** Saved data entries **
════════════════
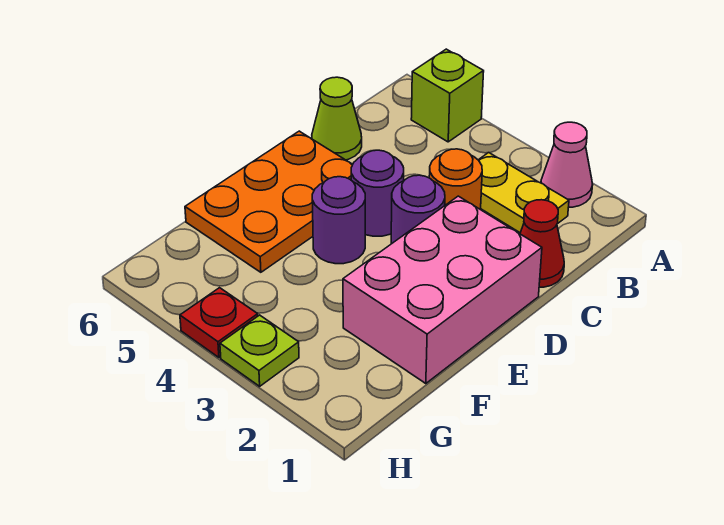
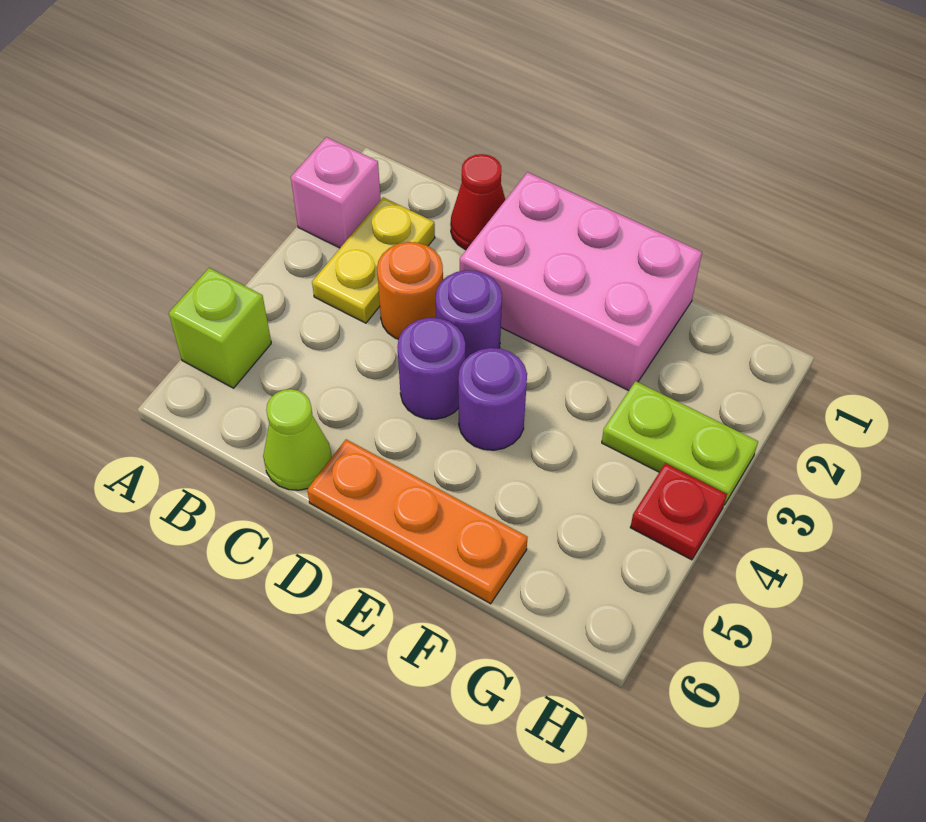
pink cone A2 level 1 -> pink brick A2 level 1
orange plate D5:F6 level 1 -> orange plate D6:F6 level 1
lime plate H3 level 1 -> lime plate G3:H3 level 1

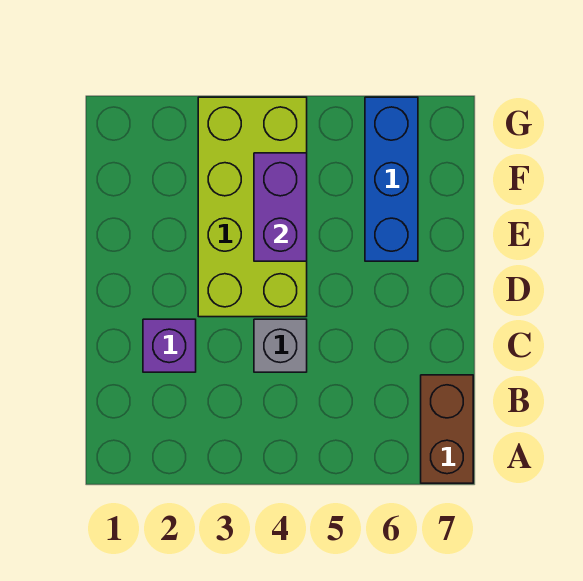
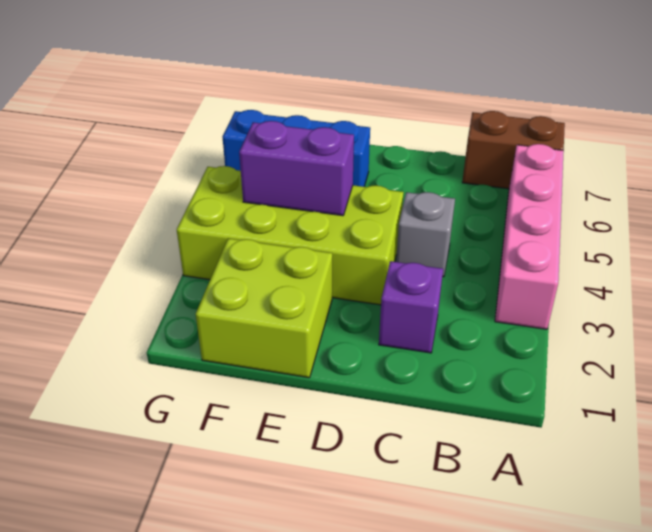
none -> pink brick A3:A6 level 1
none -> lime brick E1:F2 level 1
════════════════
** Exercise prompt **
Each line carrying the string "brick" should be copied out from the entries.

** Solution to this task **
pink cone A2 level 1 -> pink brick A2 level 1
none -> pink brick A3:A6 level 1
none -> lime brick E1:F2 level 1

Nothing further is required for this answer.